• **DATASET**
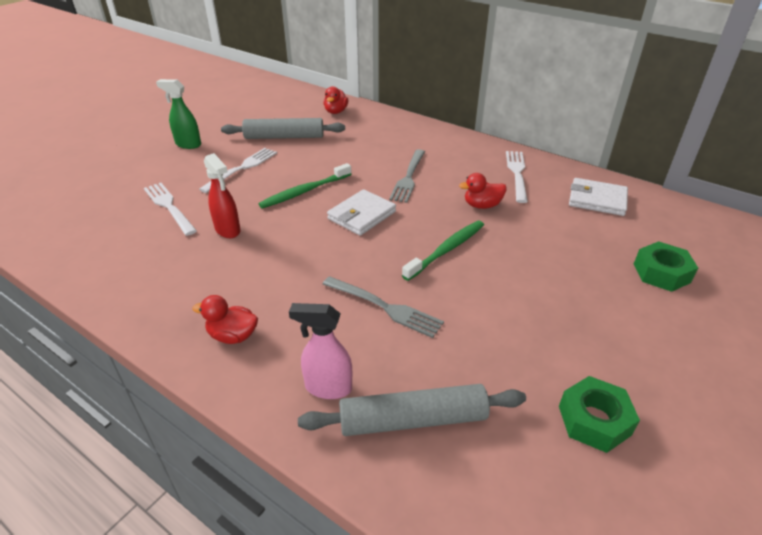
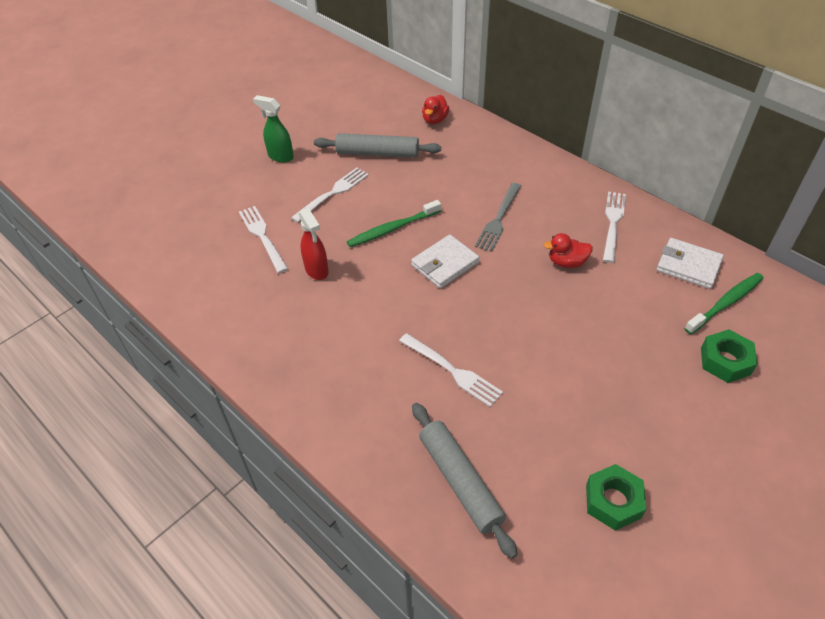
camera: 10 degrees right, 10 degrees up
(233, 336) = (317, 385): red duck -> none
(328, 387) = (393, 444): pink spray bottle -> none
(384, 307) = (452, 371): grey fork -> white fork
(413, 419) = (460, 481): grey rolling pin -> grey rolling pin turned 60 degrees clockwise
(446, 250) = (520, 313): green toothbrush -> green toothbrush (725, 303)

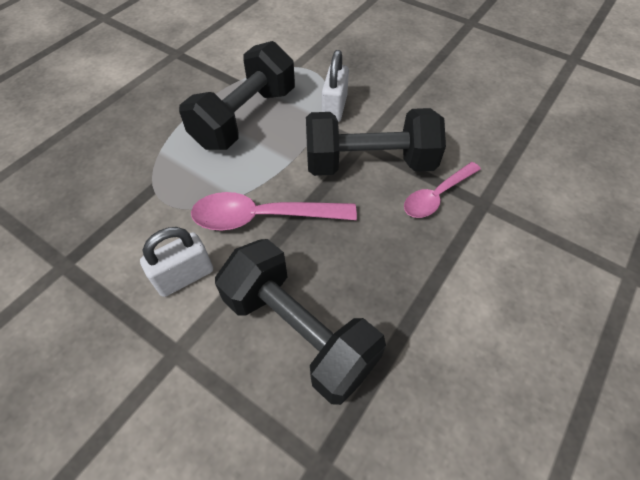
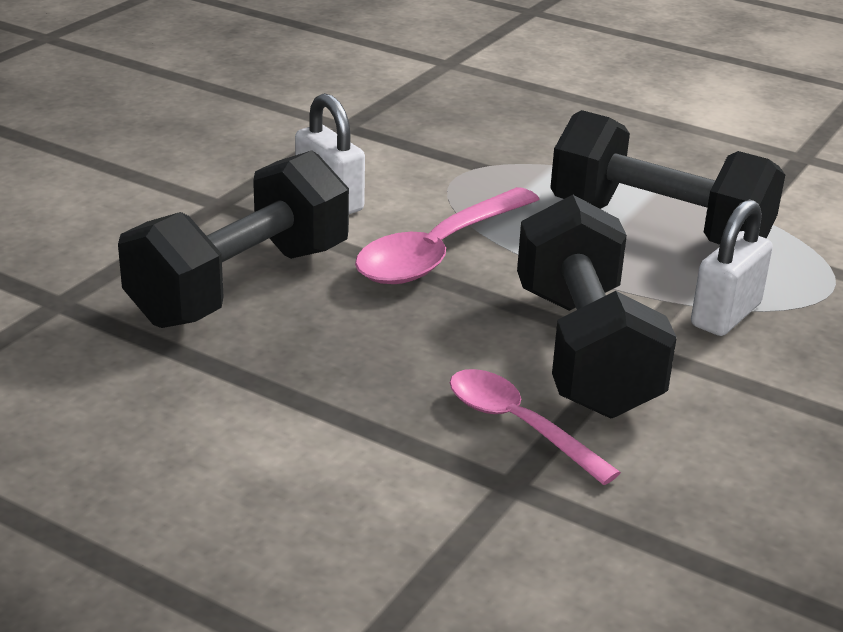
camera: 85 degrees right, 25 degrees down
(263, 217) = (439, 252): pink spoon -> pink spoon turned 135 degrees counterclockwise
(334, 108) = (725, 315): white padlock -> white padlock turned 60 degrees counterclockwise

• **PROBLEM**
Please give the number of lines above that include the string "right", with nothing added.

• **SOLUTION FOR THIS PROBLEM**
2